- [Records shown]:
● ● ● ●

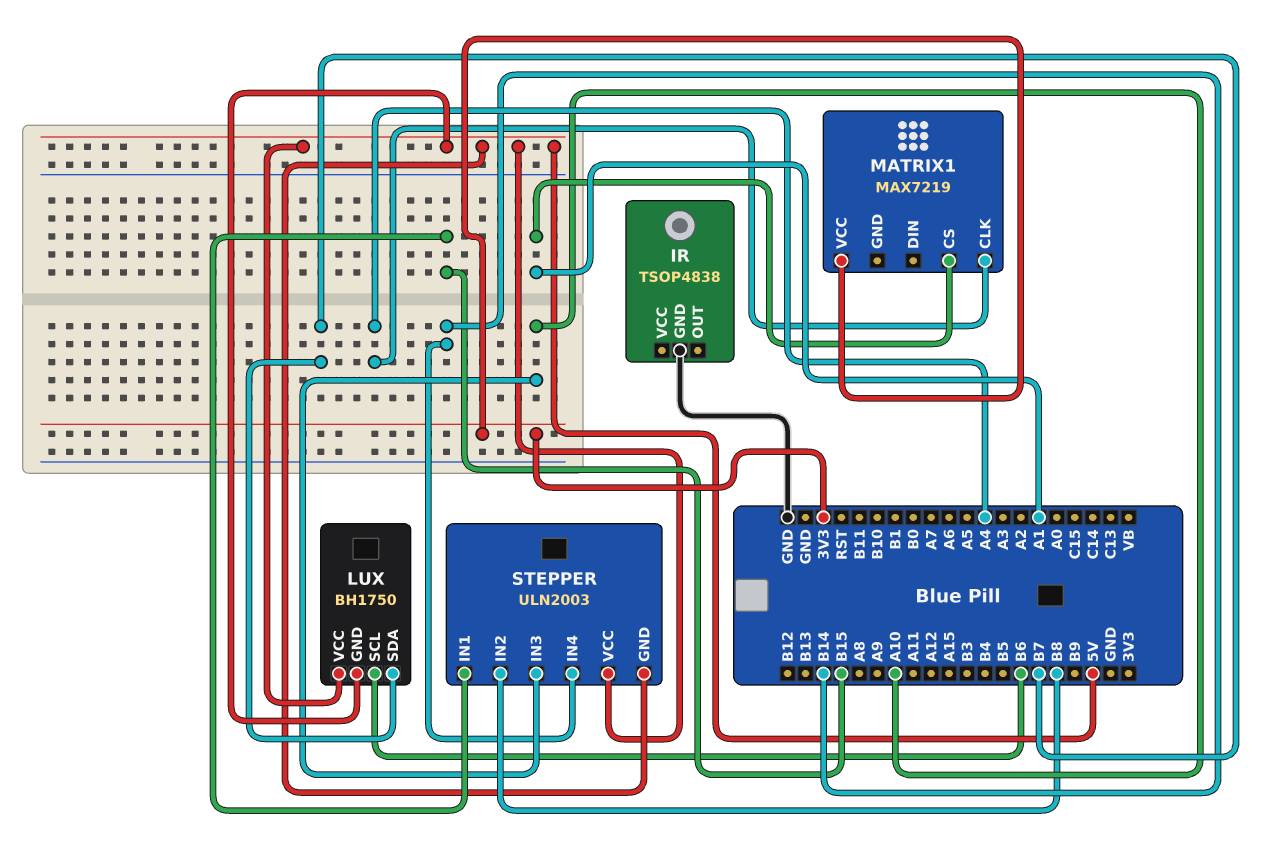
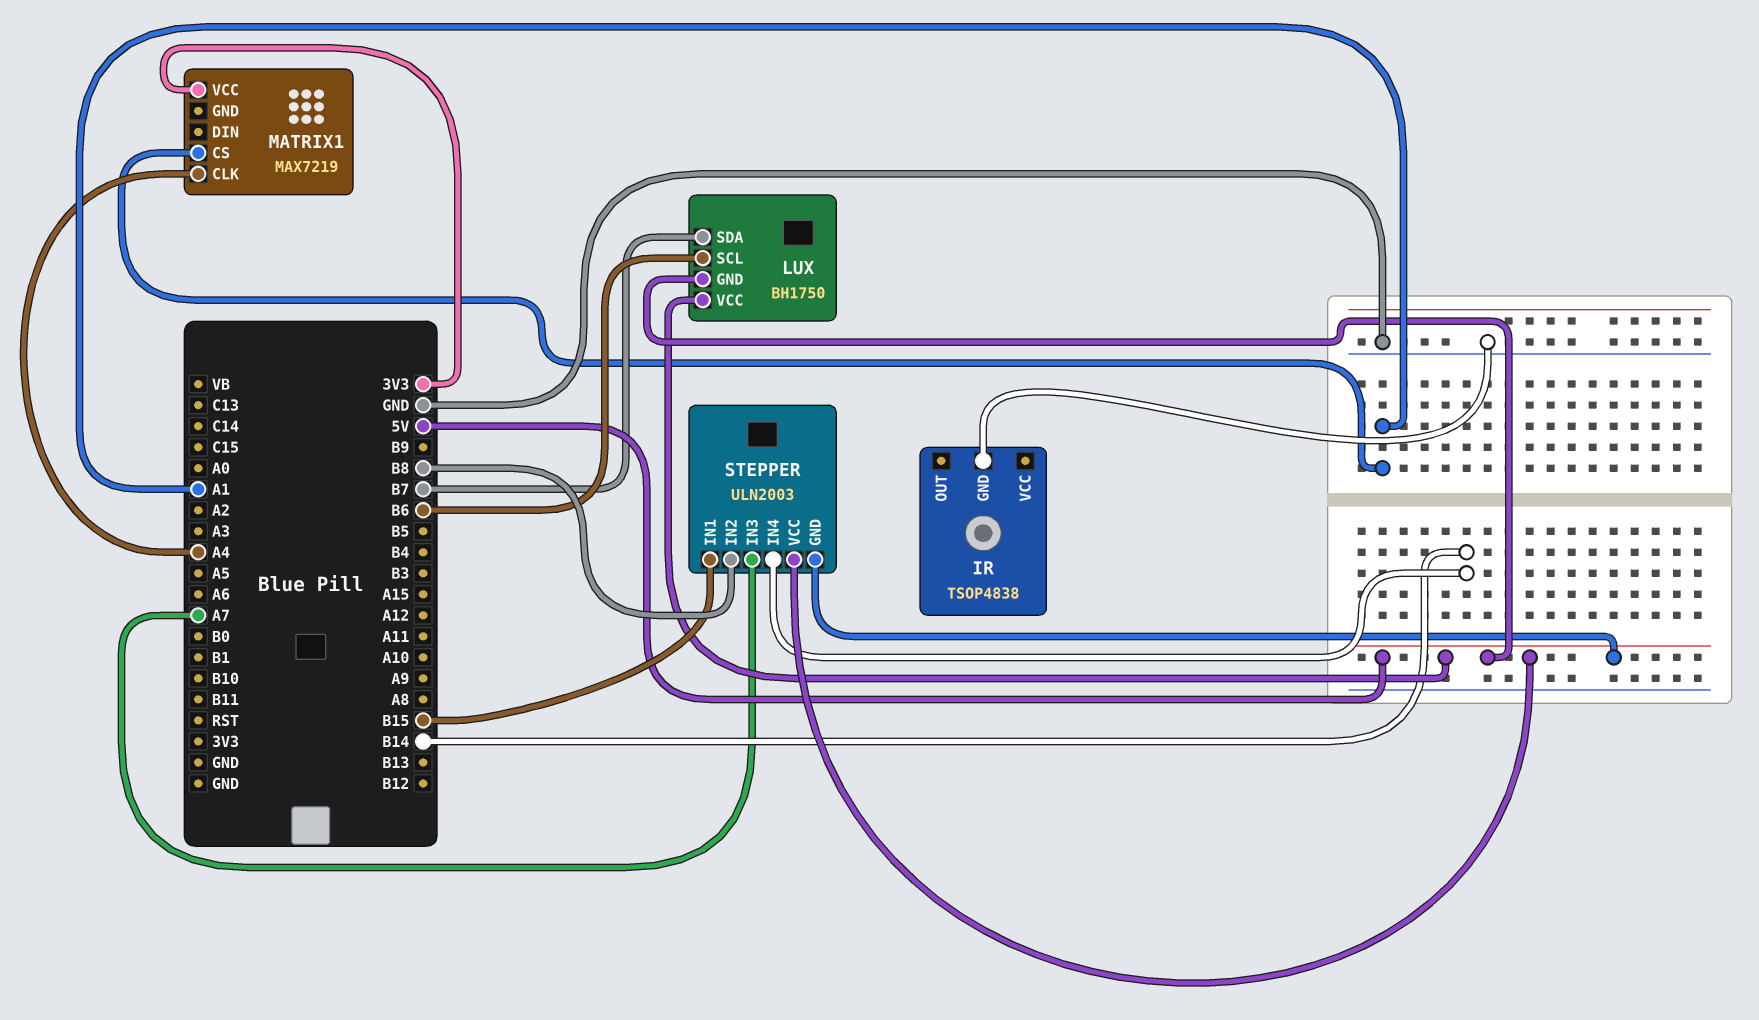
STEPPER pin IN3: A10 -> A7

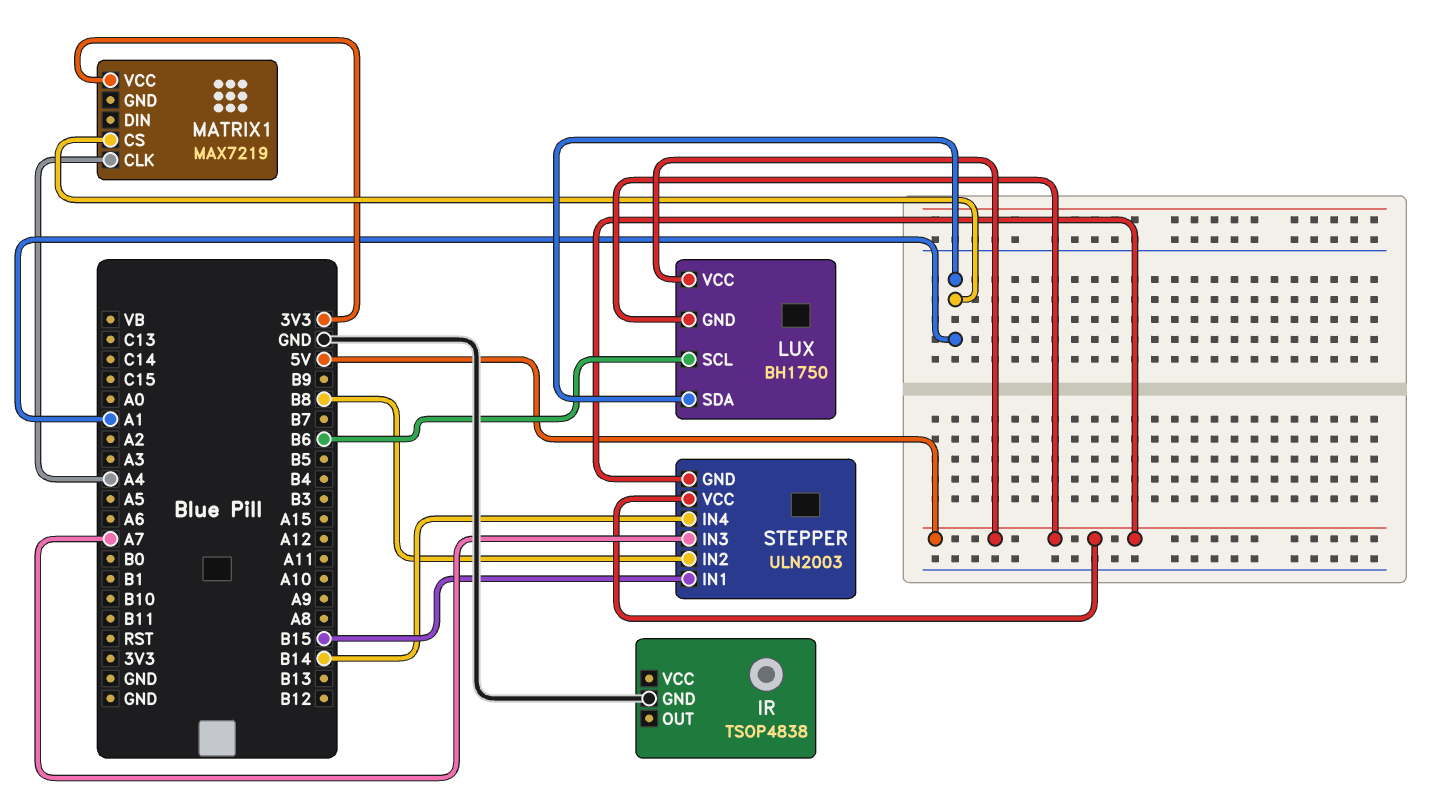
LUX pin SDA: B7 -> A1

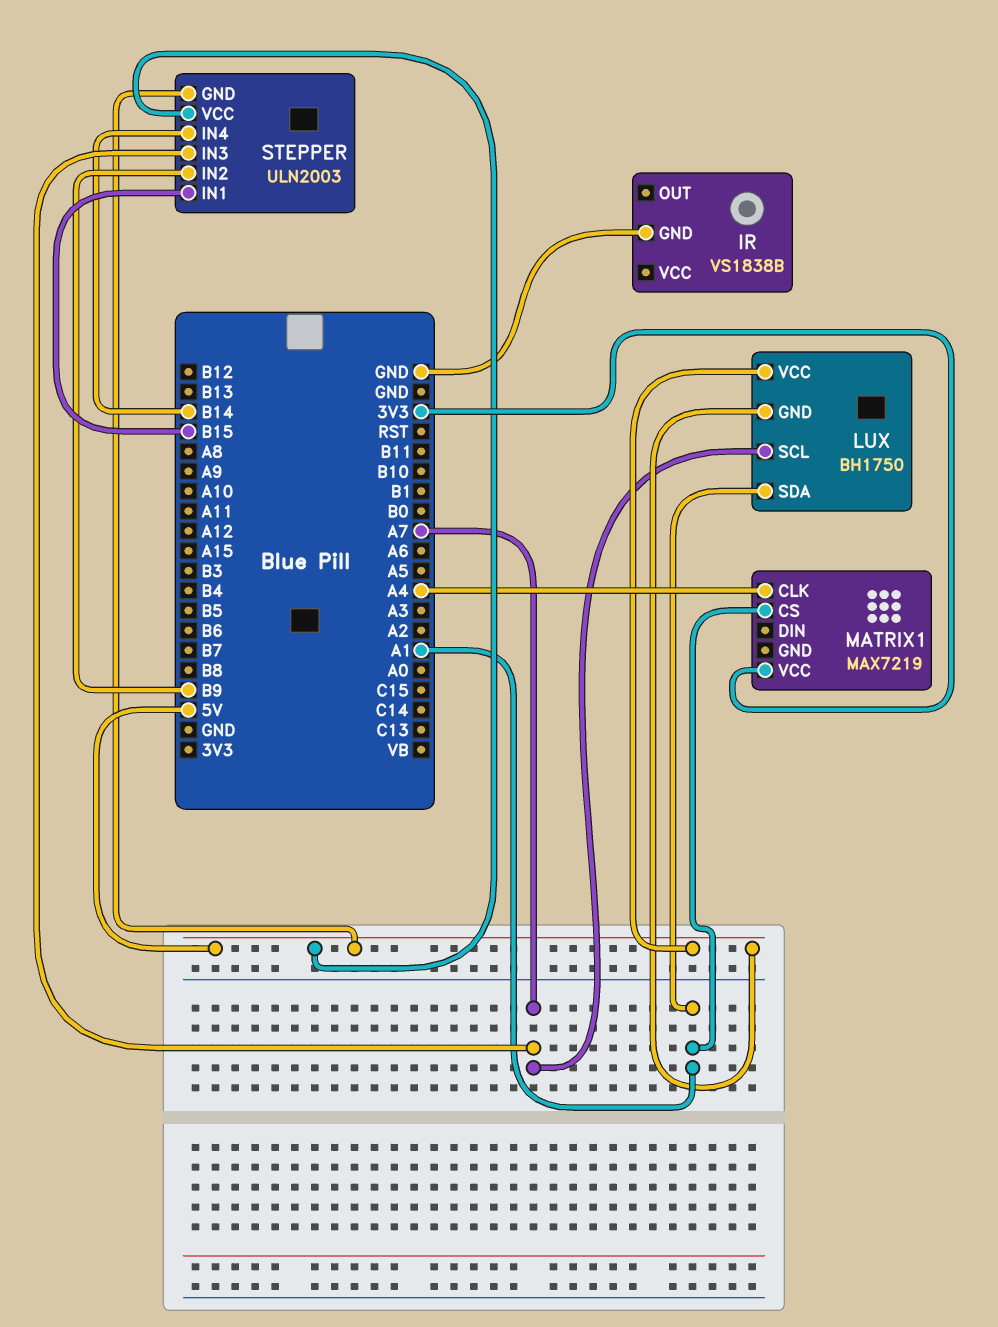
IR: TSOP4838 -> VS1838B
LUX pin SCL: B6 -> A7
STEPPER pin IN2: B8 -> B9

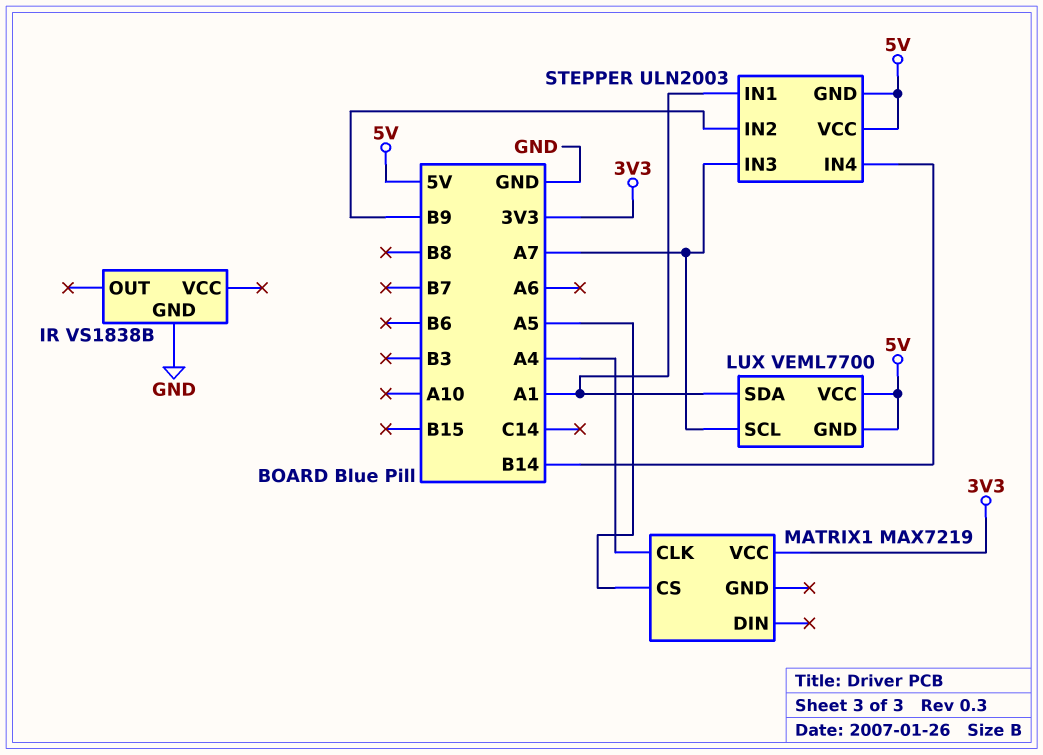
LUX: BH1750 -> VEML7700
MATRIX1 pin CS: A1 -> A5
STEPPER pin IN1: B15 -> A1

● ● ● ●

Counting every line that holds the string "STEPPER", give the total for the data above and nothing else.

3